Stored entries

--- START ---

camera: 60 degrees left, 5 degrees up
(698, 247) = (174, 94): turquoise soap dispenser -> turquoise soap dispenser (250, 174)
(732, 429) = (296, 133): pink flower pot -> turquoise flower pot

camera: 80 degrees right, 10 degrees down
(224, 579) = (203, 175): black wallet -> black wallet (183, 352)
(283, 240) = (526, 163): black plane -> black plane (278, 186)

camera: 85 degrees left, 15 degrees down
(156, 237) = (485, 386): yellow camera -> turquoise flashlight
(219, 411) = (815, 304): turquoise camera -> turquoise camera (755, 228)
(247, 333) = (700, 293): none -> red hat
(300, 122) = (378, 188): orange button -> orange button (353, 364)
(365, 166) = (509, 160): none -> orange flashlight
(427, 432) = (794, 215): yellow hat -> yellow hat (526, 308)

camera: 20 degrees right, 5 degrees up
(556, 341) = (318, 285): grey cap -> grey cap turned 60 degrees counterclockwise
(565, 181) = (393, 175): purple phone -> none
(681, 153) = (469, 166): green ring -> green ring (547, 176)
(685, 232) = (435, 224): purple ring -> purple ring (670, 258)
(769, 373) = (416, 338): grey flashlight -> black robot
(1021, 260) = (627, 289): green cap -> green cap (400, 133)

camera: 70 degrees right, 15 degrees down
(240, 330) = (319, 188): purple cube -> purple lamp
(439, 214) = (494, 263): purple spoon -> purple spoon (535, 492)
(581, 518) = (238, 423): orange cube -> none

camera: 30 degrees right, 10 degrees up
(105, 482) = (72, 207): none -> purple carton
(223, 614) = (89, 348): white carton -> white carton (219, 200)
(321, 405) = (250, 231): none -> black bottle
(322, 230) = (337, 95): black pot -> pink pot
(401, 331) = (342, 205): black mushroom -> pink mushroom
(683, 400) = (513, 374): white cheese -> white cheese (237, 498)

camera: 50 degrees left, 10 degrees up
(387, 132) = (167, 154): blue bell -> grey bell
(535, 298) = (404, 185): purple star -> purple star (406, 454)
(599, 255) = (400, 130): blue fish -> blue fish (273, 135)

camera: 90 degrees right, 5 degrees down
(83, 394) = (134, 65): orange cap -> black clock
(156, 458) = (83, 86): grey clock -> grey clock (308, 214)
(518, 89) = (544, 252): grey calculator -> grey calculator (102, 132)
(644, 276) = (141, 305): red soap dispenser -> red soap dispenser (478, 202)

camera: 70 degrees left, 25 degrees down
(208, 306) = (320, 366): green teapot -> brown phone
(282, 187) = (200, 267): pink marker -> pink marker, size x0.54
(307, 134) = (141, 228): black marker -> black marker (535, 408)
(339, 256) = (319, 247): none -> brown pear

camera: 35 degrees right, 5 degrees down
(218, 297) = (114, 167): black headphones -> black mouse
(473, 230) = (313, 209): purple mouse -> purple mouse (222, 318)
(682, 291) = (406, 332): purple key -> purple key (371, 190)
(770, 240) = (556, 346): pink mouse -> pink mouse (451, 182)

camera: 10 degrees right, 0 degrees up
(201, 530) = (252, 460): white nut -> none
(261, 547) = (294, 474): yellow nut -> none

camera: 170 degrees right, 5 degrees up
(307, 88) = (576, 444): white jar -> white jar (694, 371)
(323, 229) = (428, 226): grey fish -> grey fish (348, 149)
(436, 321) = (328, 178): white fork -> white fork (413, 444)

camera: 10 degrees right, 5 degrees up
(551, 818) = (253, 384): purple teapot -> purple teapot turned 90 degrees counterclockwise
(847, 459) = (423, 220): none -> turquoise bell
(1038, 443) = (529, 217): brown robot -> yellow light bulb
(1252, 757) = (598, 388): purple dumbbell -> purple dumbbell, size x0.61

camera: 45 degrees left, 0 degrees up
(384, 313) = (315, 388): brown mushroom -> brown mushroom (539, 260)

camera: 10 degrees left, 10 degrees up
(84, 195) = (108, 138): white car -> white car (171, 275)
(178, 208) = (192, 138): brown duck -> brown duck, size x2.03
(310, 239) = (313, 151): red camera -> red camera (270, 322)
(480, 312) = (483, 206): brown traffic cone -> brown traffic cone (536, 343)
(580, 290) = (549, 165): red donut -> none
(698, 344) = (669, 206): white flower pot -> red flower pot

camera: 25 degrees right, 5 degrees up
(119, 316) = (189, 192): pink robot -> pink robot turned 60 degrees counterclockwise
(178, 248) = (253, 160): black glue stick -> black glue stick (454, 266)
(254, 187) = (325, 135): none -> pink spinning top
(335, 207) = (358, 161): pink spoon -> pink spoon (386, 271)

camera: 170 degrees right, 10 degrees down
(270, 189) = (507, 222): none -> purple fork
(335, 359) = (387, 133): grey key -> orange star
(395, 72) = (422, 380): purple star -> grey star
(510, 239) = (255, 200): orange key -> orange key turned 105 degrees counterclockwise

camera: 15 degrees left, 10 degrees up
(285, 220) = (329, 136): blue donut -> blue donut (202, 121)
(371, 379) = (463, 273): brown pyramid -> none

--- END ---

§ **Required work**:
Which lines above hold the word "fish"? Copy each of them.

§ **Finished task**:
(599, 255) = (400, 130): blue fish -> blue fish (273, 135)
(323, 229) = (428, 226): grey fish -> grey fish (348, 149)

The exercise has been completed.